- Data for processing -

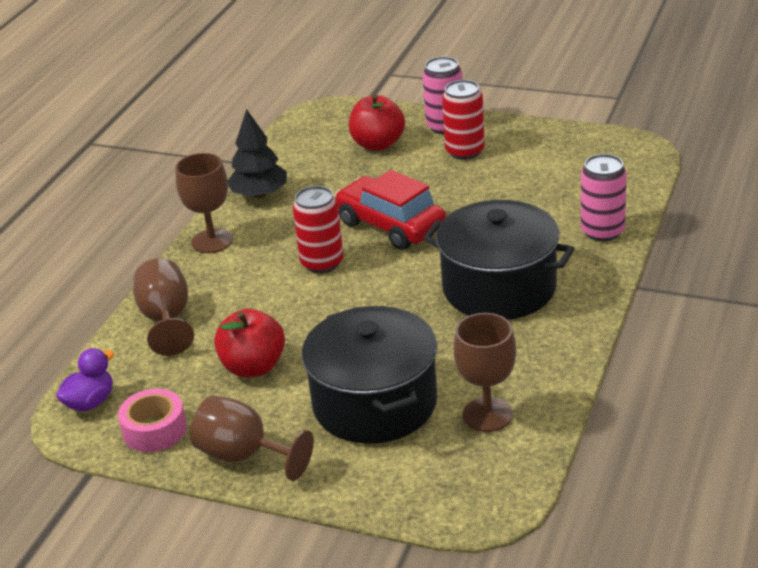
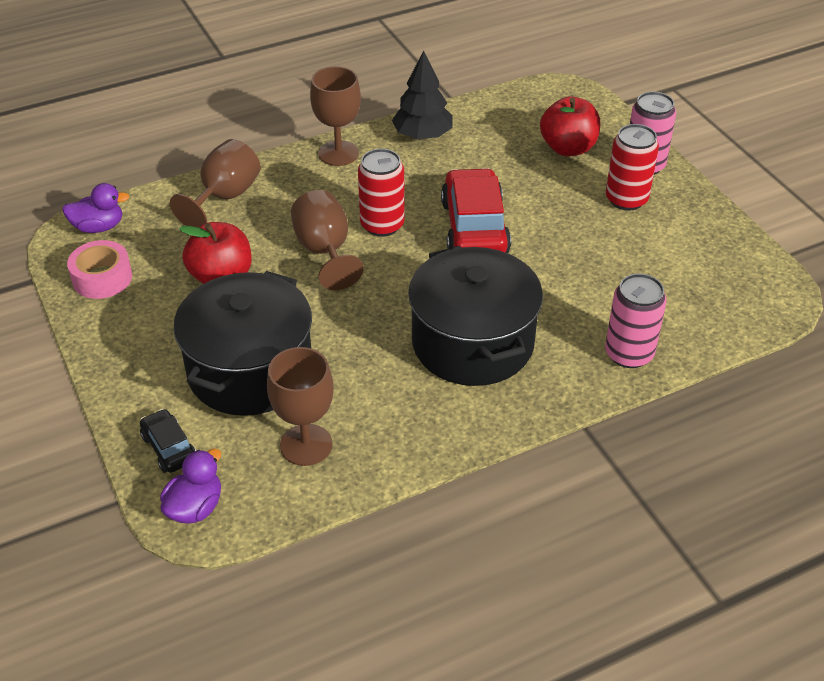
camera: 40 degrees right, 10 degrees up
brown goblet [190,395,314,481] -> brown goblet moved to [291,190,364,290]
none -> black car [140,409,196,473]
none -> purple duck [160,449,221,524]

...

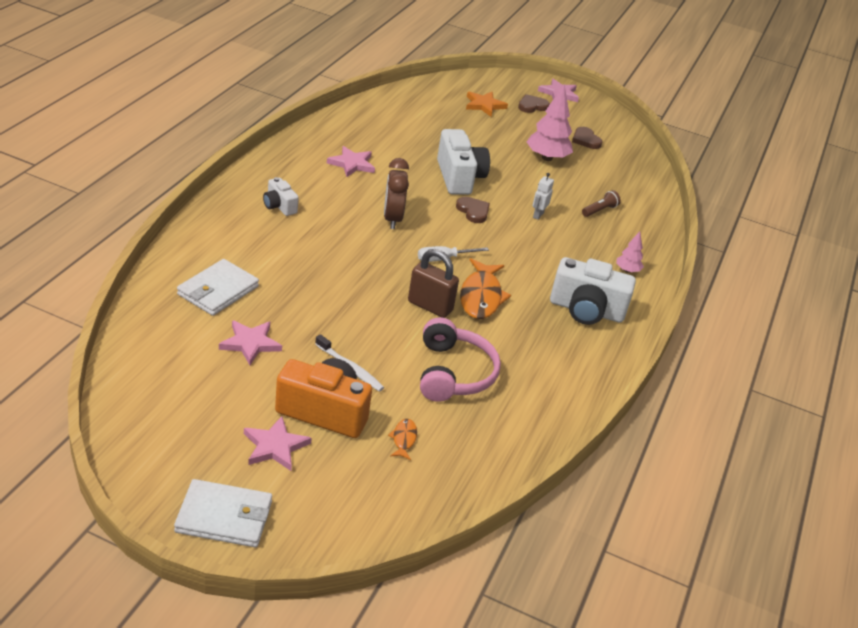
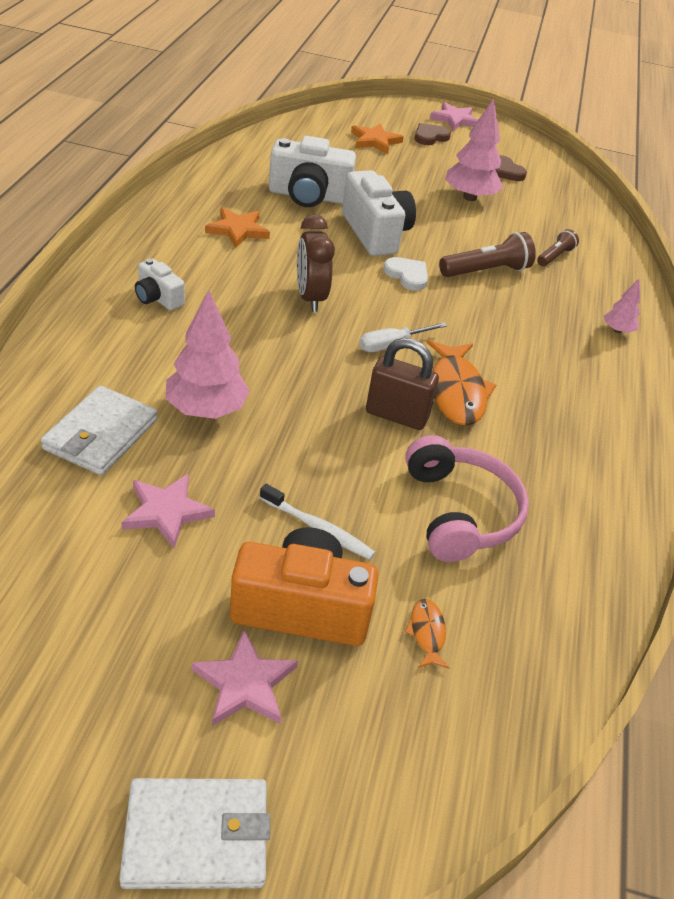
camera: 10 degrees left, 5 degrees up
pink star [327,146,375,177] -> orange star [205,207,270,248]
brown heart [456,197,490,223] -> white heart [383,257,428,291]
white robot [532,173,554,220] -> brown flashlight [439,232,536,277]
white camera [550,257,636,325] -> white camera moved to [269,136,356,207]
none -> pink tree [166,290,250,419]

- Task brief -
From the records above, copy only the lines starting with the line that holds "pink star [327,146,375,177]" and going on through the line that holds "none -> pink tree [166,290,250,419]", exactly as written.

- Result for this exercise -
pink star [327,146,375,177] -> orange star [205,207,270,248]
brown heart [456,197,490,223] -> white heart [383,257,428,291]
white robot [532,173,554,220] -> brown flashlight [439,232,536,277]
white camera [550,257,636,325] -> white camera moved to [269,136,356,207]
none -> pink tree [166,290,250,419]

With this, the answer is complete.